═══ MATERIAL PROVIDED ═══

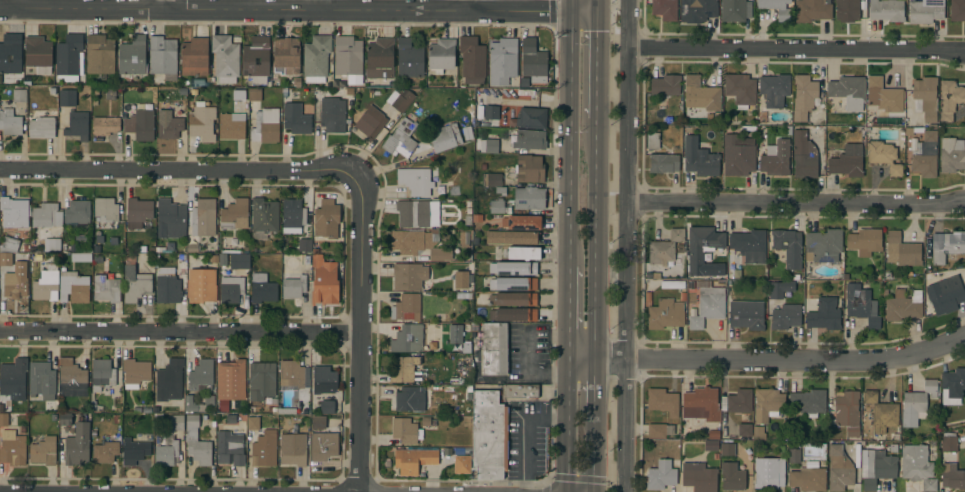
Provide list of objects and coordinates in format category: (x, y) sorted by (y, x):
road: (11, 4)
road: (169, 4)
road: (320, 4)
road: (469, 5)
road: (571, 6)
road: (596, 6)
road: (285, 8)
building: (664, 9)
building: (697, 10)
building: (735, 10)
building: (812, 10)
building: (849, 10)
building: (886, 10)
building: (957, 10)
building: (925, 11)
road: (583, 12)
building: (783, 15)
road: (798, 48)
building: (10, 54)
building: (37, 54)
building: (100, 54)
building: (68, 55)
building: (162, 55)
building: (286, 55)
building: (441, 55)
building: (132, 56)
building: (194, 57)
building: (225, 58)
building: (347, 58)
building: (379, 58)
building: (315, 59)
building: (409, 59)
building: (256, 60)
building: (472, 60)
building: (502, 61)
building: (532, 61)
road: (595, 66)
building: (297, 82)
building: (523, 83)
building: (665, 85)
building: (774, 89)
building: (740, 90)
building: (847, 92)
building: (110, 93)
building: (703, 94)
building: (19, 95)
building: (238, 95)
building: (254, 95)
building: (883, 96)
building: (803, 97)
building: (926, 97)
building: (66, 98)
building: (422, 99)
building: (949, 99)
building: (400, 100)
building: (434, 103)
building: (490, 112)
building: (332, 114)
building: (531, 118)
building: (296, 119)
building: (10, 122)
building: (202, 123)
building: (370, 123)
building: (77, 125)
building: (105, 125)
building: (140, 125)
building: (168, 125)
building: (231, 126)
building: (265, 126)
building: (42, 128)
building: (402, 138)
building: (444, 138)
road: (570, 139)
building: (529, 140)
building: (652, 141)
building: (489, 146)
building: (924, 155)
building: (951, 155)
building: (738, 156)
building: (804, 156)
building: (883, 157)
building: (699, 158)
building: (775, 158)
building: (846, 162)
building: (663, 163)
road: (177, 169)
building: (529, 169)
building: (417, 180)
building: (492, 180)
building: (500, 191)
building: (529, 198)
road: (797, 203)
building: (495, 206)
building: (108, 210)
building: (76, 212)
building: (14, 213)
building: (138, 213)
building: (412, 213)
building: (46, 215)
building: (234, 215)
building: (292, 216)
building: (203, 218)
building: (264, 218)
building: (476, 218)
building: (170, 219)
building: (326, 219)
building: (467, 221)
building: (522, 222)
building: (511, 237)
building: (463, 238)
road: (594, 239)
building: (475, 241)
building: (864, 241)
building: (418, 243)
building: (304, 244)
building: (9, 245)
building: (54, 245)
building: (749, 245)
building: (823, 245)
building: (946, 245)
road: (628, 246)
building: (701, 246)
building: (170, 247)
building: (788, 247)
building: (192, 249)
building: (31, 250)
building: (665, 250)
building: (902, 250)
building: (245, 251)
building: (252, 251)
building: (520, 253)
building: (37, 257)
building: (83, 257)
building: (475, 257)
building: (222, 260)
building: (239, 261)
building: (100, 264)
building: (513, 268)
building: (182, 272)
building: (11, 276)
building: (408, 276)
building: (471, 279)
building: (461, 280)
building: (324, 282)
building: (46, 284)
building: (135, 284)
building: (293, 284)
building: (513, 284)
building: (200, 285)
building: (73, 287)
building: (106, 287)
building: (779, 288)
building: (231, 289)
building: (262, 289)
building: (167, 290)
building: (945, 294)
building: (464, 296)
building: (513, 299)
building: (707, 304)
building: (859, 304)
building: (903, 305)
building: (406, 307)
road: (568, 312)
building: (663, 313)
building: (822, 313)
building: (512, 314)
building: (746, 315)
building: (785, 316)
road: (179, 331)
road: (358, 334)
building: (455, 334)
building: (407, 339)
building: (494, 349)
road: (767, 359)
building: (403, 368)
building: (135, 372)
building: (291, 373)
building: (13, 375)
building: (72, 375)
building: (101, 375)
building: (201, 376)
building: (169, 380)
building: (228, 380)
building: (261, 380)
building: (324, 380)
building: (42, 383)
road: (592, 385)
building: (952, 386)
building: (522, 390)
building: (409, 400)
building: (663, 401)
building: (737, 401)
building: (808, 402)
building: (701, 403)
building: (191, 404)
building: (766, 404)
building: (916, 404)
building: (92, 406)
building: (327, 407)
building: (1, 408)
building: (844, 411)
building: (289, 412)
building: (881, 413)
building: (54, 418)
building: (3, 419)
building: (64, 419)
building: (318, 422)
building: (173, 423)
building: (253, 423)
road: (567, 424)
building: (404, 430)
building: (659, 430)
building: (744, 430)
building: (757, 432)
building: (488, 435)
building: (713, 435)
building: (196, 442)
building: (948, 442)
building: (710, 445)
building: (77, 446)
building: (323, 446)
building: (12, 447)
building: (229, 448)
building: (264, 449)
building: (292, 449)
building: (727, 449)
building: (165, 450)
building: (43, 451)
building: (105, 452)
building: (134, 452)
road: (591, 452)
building: (793, 456)
building: (413, 460)
building: (461, 465)
building: (917, 466)
building: (876, 467)
building: (839, 469)
building: (768, 474)
building: (661, 475)
building: (732, 476)
building: (952, 476)
building: (698, 477)
building: (807, 479)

═══

TASK DETAILS: All entries must come back exactly as written, though without their pictures.

ANSWER TO THE PROBLEM:
Provide list of objects and coordinates in format category: (x, y) sorted by (y, x):
road: (11, 4)
road: (169, 4)
road: (320, 4)
road: (469, 5)
road: (571, 6)
road: (596, 6)
road: (285, 8)
building: (664, 9)
building: (697, 10)
building: (735, 10)
building: (812, 10)
building: (849, 10)
building: (886, 10)
building: (957, 10)
building: (925, 11)
road: (583, 12)
building: (783, 15)
road: (798, 48)
building: (10, 54)
building: (37, 54)
building: (100, 54)
building: (68, 55)
building: (162, 55)
building: (286, 55)
building: (441, 55)
building: (132, 56)
building: (194, 57)
building: (225, 58)
building: (347, 58)
building: (379, 58)
building: (315, 59)
building: (409, 59)
building: (256, 60)
building: (472, 60)
building: (502, 61)
building: (532, 61)
road: (595, 66)
building: (297, 82)
building: (523, 83)
building: (665, 85)
building: (774, 89)
building: (740, 90)
building: (847, 92)
building: (110, 93)
building: (703, 94)
building: (19, 95)
building: (238, 95)
building: (254, 95)
building: (883, 96)
building: (803, 97)
building: (926, 97)
building: (66, 98)
building: (422, 99)
building: (949, 99)
building: (400, 100)
building: (434, 103)
building: (490, 112)
building: (332, 114)
building: (531, 118)
building: (296, 119)
building: (10, 122)
building: (202, 123)
building: (370, 123)
building: (77, 125)
building: (105, 125)
building: (140, 125)
building: (168, 125)
building: (231, 126)
building: (265, 126)
building: (42, 128)
building: (402, 138)
building: (444, 138)
road: (570, 139)
building: (529, 140)
building: (652, 141)
building: (489, 146)
building: (924, 155)
building: (951, 155)
building: (738, 156)
building: (804, 156)
building: (883, 157)
building: (699, 158)
building: (775, 158)
building: (846, 162)
building: (663, 163)
road: (177, 169)
building: (529, 169)
building: (417, 180)
building: (492, 180)
building: (500, 191)
building: (529, 198)
road: (797, 203)
building: (495, 206)
building: (108, 210)
building: (76, 212)
building: (14, 213)
building: (138, 213)
building: (412, 213)
building: (46, 215)
building: (234, 215)
building: (292, 216)
building: (203, 218)
building: (264, 218)
building: (476, 218)
building: (170, 219)
building: (326, 219)
building: (467, 221)
building: (522, 222)
building: (511, 237)
building: (463, 238)
road: (594, 239)
building: (475, 241)
building: (864, 241)
building: (418, 243)
building: (304, 244)
building: (9, 245)
building: (54, 245)
building: (749, 245)
building: (823, 245)
building: (946, 245)
road: (628, 246)
building: (701, 246)
building: (170, 247)
building: (788, 247)
building: (192, 249)
building: (31, 250)
building: (665, 250)
building: (902, 250)
building: (245, 251)
building: (252, 251)
building: (520, 253)
building: (37, 257)
building: (83, 257)
building: (475, 257)
building: (222, 260)
building: (239, 261)
building: (100, 264)
building: (513, 268)
building: (182, 272)
building: (11, 276)
building: (408, 276)
building: (471, 279)
building: (461, 280)
building: (324, 282)
building: (46, 284)
building: (135, 284)
building: (293, 284)
building: (513, 284)
building: (200, 285)
building: (73, 287)
building: (106, 287)
building: (779, 288)
building: (231, 289)
building: (262, 289)
building: (167, 290)
building: (945, 294)
building: (464, 296)
building: (513, 299)
building: (707, 304)
building: (859, 304)
building: (903, 305)
building: (406, 307)
road: (568, 312)
building: (663, 313)
building: (822, 313)
building: (512, 314)
building: (746, 315)
building: (785, 316)
road: (179, 331)
road: (358, 334)
building: (455, 334)
building: (407, 339)
building: (494, 349)
road: (767, 359)
building: (403, 368)
building: (135, 372)
building: (291, 373)
building: (13, 375)
building: (72, 375)
building: (101, 375)
building: (201, 376)
building: (169, 380)
building: (228, 380)
building: (261, 380)
building: (324, 380)
building: (42, 383)
road: (592, 385)
building: (952, 386)
building: (522, 390)
building: (409, 400)
building: (663, 401)
building: (737, 401)
building: (808, 402)
building: (701, 403)
building: (191, 404)
building: (766, 404)
building: (916, 404)
building: (92, 406)
building: (327, 407)
building: (1, 408)
building: (844, 411)
building: (289, 412)
building: (881, 413)
building: (54, 418)
building: (3, 419)
building: (64, 419)
building: (318, 422)
building: (173, 423)
building: (253, 423)
road: (567, 424)
building: (404, 430)
building: (659, 430)
building: (744, 430)
building: (757, 432)
building: (488, 435)
building: (713, 435)
building: (196, 442)
building: (948, 442)
building: (710, 445)
building: (77, 446)
building: (323, 446)
building: (12, 447)
building: (229, 448)
building: (264, 449)
building: (292, 449)
building: (727, 449)
building: (165, 450)
building: (43, 451)
building: (105, 452)
building: (134, 452)
road: (591, 452)
building: (793, 456)
building: (413, 460)
building: (461, 465)
building: (917, 466)
building: (876, 467)
building: (839, 469)
building: (768, 474)
building: (661, 475)
building: (732, 476)
building: (952, 476)
building: (698, 477)
building: (807, 479)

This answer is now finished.